▶ **Problem**
From the records below, report the number of lines that contain "banana", and add nothing.

▶ **Supplied entries**

________

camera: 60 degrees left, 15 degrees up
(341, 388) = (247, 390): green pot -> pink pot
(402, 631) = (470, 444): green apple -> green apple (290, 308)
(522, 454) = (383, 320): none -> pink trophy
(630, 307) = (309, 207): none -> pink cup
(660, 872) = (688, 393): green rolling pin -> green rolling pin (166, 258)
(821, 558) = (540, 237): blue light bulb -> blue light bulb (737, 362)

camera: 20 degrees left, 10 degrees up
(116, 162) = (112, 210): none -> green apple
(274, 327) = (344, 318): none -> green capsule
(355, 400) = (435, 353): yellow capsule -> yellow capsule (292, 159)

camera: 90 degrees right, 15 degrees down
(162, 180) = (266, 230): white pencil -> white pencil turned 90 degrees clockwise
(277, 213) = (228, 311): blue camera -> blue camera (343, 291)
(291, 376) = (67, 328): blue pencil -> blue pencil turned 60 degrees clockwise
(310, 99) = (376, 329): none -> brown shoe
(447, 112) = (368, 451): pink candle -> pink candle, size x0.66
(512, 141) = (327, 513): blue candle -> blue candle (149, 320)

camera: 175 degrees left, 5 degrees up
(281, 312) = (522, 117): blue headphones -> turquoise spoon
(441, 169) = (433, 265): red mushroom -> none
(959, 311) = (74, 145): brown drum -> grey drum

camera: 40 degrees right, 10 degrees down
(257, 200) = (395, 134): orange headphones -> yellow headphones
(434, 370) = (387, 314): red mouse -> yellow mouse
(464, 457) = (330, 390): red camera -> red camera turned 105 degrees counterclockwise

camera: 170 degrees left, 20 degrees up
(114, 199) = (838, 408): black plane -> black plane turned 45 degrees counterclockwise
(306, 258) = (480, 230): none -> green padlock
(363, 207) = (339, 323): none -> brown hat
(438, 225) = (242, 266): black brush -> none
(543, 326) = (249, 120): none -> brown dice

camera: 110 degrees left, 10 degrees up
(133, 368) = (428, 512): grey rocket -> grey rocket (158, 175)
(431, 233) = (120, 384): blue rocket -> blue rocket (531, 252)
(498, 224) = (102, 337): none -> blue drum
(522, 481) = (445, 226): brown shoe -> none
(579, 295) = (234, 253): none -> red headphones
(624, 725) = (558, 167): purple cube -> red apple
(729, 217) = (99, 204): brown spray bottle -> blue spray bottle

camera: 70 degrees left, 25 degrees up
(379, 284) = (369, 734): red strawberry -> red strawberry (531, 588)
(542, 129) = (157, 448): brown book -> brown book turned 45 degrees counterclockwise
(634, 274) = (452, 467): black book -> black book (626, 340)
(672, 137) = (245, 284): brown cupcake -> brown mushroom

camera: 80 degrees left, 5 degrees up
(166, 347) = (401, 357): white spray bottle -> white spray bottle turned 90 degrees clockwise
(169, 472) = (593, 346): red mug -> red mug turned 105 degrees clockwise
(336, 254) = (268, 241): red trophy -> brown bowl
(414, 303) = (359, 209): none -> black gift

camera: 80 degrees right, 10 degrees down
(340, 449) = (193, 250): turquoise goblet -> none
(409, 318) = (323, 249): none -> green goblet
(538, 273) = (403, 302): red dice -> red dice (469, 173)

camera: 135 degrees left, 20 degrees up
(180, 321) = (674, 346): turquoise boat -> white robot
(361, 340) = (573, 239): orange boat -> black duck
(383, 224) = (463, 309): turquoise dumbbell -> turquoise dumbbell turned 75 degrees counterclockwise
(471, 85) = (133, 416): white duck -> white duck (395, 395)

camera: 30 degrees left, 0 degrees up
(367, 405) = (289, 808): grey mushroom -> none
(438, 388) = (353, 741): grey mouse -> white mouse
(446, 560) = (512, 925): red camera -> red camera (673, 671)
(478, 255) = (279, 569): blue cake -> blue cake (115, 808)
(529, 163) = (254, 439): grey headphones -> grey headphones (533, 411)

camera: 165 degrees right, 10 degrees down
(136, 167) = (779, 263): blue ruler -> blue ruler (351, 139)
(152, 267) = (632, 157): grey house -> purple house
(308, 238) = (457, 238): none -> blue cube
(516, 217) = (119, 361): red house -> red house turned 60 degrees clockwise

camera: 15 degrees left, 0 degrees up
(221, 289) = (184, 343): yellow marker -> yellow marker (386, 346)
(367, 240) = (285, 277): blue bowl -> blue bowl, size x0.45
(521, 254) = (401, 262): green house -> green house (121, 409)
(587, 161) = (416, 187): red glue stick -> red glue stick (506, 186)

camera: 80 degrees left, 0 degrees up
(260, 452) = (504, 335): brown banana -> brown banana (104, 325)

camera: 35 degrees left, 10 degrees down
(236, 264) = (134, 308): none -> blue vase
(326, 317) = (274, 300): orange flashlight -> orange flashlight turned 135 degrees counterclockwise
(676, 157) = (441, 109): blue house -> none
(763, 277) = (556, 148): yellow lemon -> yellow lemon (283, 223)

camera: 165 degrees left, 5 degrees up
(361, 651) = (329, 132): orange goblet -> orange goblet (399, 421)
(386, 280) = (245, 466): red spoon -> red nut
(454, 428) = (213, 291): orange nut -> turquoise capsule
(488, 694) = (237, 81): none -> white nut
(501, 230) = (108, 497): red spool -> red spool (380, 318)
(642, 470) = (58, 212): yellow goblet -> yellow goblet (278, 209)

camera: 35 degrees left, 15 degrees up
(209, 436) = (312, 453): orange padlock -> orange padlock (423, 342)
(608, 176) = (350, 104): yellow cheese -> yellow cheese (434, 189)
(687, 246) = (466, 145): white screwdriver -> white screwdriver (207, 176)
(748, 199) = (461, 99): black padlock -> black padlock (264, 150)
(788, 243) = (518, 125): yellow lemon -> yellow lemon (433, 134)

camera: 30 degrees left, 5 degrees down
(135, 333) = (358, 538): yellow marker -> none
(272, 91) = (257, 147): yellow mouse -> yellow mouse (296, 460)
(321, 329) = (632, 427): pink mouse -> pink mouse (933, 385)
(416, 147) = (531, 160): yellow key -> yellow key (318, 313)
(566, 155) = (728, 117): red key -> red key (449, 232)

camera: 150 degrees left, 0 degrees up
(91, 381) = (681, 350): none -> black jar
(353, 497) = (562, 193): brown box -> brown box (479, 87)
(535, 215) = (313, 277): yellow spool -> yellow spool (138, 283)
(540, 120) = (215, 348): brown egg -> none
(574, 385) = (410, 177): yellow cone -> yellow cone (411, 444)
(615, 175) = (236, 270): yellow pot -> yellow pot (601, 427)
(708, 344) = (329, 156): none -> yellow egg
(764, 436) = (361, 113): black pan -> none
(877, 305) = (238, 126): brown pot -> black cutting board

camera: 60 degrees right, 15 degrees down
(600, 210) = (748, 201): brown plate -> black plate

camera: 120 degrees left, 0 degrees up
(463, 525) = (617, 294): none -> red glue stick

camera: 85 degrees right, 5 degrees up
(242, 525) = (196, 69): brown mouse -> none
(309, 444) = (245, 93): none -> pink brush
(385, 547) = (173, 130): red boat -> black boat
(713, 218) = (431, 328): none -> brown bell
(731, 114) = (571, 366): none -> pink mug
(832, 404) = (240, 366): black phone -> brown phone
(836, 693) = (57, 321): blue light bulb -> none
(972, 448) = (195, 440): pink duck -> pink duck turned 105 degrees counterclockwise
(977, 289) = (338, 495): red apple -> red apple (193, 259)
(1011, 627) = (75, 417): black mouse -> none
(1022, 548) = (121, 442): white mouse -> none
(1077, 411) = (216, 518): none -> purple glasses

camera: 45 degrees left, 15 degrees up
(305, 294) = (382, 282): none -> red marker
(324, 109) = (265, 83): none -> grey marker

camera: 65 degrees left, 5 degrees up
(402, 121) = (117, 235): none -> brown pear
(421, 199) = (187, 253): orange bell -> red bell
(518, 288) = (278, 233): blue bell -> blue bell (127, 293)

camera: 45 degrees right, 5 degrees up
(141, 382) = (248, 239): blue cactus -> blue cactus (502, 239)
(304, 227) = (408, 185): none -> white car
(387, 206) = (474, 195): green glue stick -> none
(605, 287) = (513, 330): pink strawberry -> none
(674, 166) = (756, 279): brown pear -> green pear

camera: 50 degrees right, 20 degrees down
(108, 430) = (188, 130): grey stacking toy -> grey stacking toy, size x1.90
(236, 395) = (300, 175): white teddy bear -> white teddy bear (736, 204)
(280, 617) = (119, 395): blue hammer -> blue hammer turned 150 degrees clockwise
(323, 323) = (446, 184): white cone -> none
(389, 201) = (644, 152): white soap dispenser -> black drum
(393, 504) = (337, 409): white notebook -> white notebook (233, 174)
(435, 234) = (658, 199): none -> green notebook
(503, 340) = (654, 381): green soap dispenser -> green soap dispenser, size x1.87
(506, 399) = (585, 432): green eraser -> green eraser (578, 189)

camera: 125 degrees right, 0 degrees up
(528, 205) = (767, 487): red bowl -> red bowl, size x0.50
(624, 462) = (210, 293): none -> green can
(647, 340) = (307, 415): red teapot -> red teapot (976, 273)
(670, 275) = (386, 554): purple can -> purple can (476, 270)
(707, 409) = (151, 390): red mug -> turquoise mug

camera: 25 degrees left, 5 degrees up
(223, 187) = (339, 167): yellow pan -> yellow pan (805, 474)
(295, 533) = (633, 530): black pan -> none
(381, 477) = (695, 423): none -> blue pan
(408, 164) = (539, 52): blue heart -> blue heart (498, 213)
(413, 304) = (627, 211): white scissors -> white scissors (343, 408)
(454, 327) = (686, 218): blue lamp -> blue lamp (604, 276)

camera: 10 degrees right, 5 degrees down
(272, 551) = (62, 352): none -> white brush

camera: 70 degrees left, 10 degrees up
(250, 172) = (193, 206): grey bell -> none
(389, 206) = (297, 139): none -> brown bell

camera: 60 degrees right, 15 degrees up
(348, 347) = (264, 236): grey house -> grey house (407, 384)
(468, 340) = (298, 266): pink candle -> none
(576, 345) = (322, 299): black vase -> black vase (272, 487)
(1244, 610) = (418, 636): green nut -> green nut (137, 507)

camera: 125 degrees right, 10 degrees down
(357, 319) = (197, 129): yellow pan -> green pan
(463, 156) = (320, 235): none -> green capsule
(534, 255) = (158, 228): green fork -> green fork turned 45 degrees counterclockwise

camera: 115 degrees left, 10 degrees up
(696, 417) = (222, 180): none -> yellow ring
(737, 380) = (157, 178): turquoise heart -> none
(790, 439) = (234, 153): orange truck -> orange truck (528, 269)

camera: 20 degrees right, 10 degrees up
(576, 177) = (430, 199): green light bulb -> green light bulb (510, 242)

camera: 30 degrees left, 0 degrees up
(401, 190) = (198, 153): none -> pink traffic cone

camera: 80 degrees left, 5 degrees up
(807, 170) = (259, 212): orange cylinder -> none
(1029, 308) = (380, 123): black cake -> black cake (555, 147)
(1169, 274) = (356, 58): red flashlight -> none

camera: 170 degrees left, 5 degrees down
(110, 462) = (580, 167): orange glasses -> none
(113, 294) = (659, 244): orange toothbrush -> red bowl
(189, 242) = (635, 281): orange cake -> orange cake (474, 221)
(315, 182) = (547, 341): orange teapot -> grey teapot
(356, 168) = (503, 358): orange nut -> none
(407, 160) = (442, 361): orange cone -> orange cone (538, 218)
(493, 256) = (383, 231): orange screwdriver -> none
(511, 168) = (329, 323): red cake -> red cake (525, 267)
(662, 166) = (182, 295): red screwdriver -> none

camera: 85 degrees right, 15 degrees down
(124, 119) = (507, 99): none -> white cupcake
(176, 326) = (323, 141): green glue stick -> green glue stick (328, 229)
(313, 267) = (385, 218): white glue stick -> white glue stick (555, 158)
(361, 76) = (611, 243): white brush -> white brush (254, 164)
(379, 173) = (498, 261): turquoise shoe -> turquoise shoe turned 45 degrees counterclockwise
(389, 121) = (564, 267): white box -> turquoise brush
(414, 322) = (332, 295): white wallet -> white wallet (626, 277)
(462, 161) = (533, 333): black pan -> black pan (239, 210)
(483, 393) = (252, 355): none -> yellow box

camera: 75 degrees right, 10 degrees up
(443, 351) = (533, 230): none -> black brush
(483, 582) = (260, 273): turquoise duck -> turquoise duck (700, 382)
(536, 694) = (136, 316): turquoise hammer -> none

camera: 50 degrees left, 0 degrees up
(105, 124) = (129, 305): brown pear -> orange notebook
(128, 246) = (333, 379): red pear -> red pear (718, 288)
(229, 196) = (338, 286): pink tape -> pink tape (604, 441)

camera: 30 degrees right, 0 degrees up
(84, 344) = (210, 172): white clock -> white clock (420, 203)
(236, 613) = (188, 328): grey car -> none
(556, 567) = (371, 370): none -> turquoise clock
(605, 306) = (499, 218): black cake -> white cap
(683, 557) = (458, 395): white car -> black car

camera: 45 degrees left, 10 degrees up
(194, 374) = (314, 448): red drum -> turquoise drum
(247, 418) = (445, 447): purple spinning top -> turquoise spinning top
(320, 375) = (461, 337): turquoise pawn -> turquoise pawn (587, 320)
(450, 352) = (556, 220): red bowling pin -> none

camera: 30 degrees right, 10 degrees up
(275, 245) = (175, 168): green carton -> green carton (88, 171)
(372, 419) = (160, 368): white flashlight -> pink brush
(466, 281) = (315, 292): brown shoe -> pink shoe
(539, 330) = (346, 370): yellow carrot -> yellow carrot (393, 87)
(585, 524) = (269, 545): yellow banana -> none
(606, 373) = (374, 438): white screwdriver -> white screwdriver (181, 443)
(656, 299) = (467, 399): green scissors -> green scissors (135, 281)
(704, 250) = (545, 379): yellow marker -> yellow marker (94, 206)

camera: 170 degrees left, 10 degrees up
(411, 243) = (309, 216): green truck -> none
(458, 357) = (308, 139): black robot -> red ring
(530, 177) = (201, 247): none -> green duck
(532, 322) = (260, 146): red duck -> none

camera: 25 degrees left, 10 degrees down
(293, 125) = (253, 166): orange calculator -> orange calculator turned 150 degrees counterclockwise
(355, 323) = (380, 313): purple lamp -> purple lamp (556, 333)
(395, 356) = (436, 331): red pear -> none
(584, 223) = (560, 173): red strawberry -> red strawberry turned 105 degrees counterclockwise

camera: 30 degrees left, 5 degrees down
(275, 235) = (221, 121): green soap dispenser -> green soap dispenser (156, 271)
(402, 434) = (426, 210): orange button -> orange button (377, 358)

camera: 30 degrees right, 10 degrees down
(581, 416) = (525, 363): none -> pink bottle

________

▶ **Exercise response**
2